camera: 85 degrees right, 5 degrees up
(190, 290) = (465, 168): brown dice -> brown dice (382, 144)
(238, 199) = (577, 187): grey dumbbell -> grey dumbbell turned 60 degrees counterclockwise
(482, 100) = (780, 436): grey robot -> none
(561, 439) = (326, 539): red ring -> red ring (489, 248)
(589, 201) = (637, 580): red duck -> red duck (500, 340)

==================================================

> _Task instructions_: Give back the whole of the data above, exactly as written.

> _Your response_:
camera: 85 degrees right, 5 degrees up
(190, 290) = (465, 168): brown dice -> brown dice (382, 144)
(238, 199) = (577, 187): grey dumbbell -> grey dumbbell turned 60 degrees counterclockwise
(482, 100) = (780, 436): grey robot -> none
(561, 439) = (326, 539): red ring -> red ring (489, 248)
(589, 201) = (637, 580): red duck -> red duck (500, 340)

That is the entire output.